WHAT IS NEEDED: Write out every one of the records below word for word, keeping each line in its original order.

SUPPLIED RECORDS:
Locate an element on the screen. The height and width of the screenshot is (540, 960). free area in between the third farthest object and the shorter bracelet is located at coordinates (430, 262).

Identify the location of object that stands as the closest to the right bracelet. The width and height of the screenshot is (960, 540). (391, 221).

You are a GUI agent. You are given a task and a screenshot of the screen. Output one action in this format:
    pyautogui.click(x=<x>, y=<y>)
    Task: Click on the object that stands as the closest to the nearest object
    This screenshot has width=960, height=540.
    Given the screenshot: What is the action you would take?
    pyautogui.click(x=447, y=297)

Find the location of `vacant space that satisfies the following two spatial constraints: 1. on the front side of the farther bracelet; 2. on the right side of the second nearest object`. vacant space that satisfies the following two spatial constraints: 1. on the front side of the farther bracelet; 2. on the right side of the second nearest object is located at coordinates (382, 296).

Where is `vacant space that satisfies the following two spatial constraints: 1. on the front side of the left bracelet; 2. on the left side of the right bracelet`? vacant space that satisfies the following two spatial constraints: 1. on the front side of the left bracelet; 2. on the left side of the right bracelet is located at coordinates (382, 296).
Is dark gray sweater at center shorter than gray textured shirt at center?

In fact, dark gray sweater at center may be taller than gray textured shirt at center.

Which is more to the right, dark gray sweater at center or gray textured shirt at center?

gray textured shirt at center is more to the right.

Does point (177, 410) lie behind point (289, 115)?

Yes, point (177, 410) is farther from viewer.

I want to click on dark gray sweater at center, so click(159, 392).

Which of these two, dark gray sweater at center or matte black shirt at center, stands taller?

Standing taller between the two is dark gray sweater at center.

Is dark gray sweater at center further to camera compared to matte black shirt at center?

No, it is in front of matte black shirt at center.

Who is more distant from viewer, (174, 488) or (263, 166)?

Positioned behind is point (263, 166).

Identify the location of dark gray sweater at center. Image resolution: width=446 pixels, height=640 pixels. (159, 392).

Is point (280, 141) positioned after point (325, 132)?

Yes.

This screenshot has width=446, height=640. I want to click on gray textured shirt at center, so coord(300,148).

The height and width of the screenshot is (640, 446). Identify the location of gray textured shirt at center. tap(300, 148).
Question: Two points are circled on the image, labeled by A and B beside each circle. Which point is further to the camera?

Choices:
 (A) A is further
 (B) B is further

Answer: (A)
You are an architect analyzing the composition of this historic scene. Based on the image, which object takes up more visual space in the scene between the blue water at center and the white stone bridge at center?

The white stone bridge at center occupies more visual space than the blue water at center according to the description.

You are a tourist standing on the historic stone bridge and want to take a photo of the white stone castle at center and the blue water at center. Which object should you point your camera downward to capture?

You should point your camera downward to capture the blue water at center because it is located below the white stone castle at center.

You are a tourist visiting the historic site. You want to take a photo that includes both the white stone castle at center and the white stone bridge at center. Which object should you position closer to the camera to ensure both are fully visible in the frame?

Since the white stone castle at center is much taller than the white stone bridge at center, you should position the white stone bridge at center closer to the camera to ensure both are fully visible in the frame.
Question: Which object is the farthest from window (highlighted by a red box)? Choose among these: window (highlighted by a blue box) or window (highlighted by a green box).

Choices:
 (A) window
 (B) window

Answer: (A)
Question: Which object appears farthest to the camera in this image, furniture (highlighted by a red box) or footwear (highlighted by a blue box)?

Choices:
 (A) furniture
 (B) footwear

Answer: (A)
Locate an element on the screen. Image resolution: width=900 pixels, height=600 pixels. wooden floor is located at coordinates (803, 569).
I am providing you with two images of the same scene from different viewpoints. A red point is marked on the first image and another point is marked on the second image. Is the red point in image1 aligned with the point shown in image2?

ANSWER TO THE TASK:
Locate an element on the screen. The height and width of the screenshot is (540, 960). free area in between the third farthest object and the shorter bracelet is located at coordinates (430, 262).

Identify the location of object that stands as the closest to the right bracelet. The width and height of the screenshot is (960, 540). (391, 221).

You are a GUI agent. You are given a task and a screenshot of the screen. Output one action in this format:
    pyautogui.click(x=<x>, y=<y>)
    Task: Click on the object that stands as the closest to the nearest object
    This screenshot has width=960, height=540.
    Given the screenshot: What is the action you would take?
    pyautogui.click(x=447, y=297)

Find the location of `vacant space that satisfies the following two spatial constraints: 1. on the front side of the farther bracelet; 2. on the right side of the second nearest object`. vacant space that satisfies the following two spatial constraints: 1. on the front side of the farther bracelet; 2. on the right side of the second nearest object is located at coordinates (382, 296).

Where is `vacant space that satisfies the following two spatial constraints: 1. on the front side of the left bracelet; 2. on the left side of the right bracelet`? vacant space that satisfies the following two spatial constraints: 1. on the front side of the left bracelet; 2. on the left side of the right bracelet is located at coordinates (382, 296).
Is dark gray sweater at center shorter than gray textured shirt at center?

In fact, dark gray sweater at center may be taller than gray textured shirt at center.

Which is more to the right, dark gray sweater at center or gray textured shirt at center?

gray textured shirt at center is more to the right.

Does point (177, 410) lie behind point (289, 115)?

Yes, point (177, 410) is farther from viewer.

I want to click on dark gray sweater at center, so click(159, 392).

Which of these two, dark gray sweater at center or matte black shirt at center, stands taller?

Standing taller between the two is dark gray sweater at center.

Is dark gray sweater at center further to camera compared to matte black shirt at center?

No, it is in front of matte black shirt at center.

Who is more distant from viewer, (174, 488) or (263, 166)?

Positioned behind is point (263, 166).

Identify the location of dark gray sweater at center. Image resolution: width=446 pixels, height=640 pixels. (159, 392).

Is point (280, 141) positioned after point (325, 132)?

Yes.

This screenshot has width=446, height=640. I want to click on gray textured shirt at center, so coord(300,148).

The height and width of the screenshot is (640, 446). Identify the location of gray textured shirt at center. tap(300, 148).
Question: Two points are circled on the image, labeled by A and B beside each circle. Which point is further to the camera?

Choices:
 (A) A is further
 (B) B is further

Answer: (A)
You are an architect analyzing the composition of this historic scene. Based on the image, which object takes up more visual space in the scene between the blue water at center and the white stone bridge at center?

The white stone bridge at center occupies more visual space than the blue water at center according to the description.

You are a tourist standing on the historic stone bridge and want to take a photo of the white stone castle at center and the blue water at center. Which object should you point your camera downward to capture?

You should point your camera downward to capture the blue water at center because it is located below the white stone castle at center.

You are a tourist visiting the historic site. You want to take a photo that includes both the white stone castle at center and the white stone bridge at center. Which object should you position closer to the camera to ensure both are fully visible in the frame?

Since the white stone castle at center is much taller than the white stone bridge at center, you should position the white stone bridge at center closer to the camera to ensure both are fully visible in the frame.
Question: Which object is the farthest from window (highlighted by a red box)? Choose among these: window (highlighted by a blue box) or window (highlighted by a green box).

Choices:
 (A) window
 (B) window

Answer: (A)
Question: Which object appears farthest to the camera in this image, furniture (highlighted by a red box) or footwear (highlighted by a blue box)?

Choices:
 (A) furniture
 (B) footwear

Answer: (A)
Locate an element on the screen. Image resolution: width=900 pixels, height=600 pixels. wooden floor is located at coordinates (803, 569).
I am providing you with two images of the same scene from different viewpoints. A red point is marked on the first image and another point is marked on the second image. Is the red point in image1 aligned with the point shown in image2?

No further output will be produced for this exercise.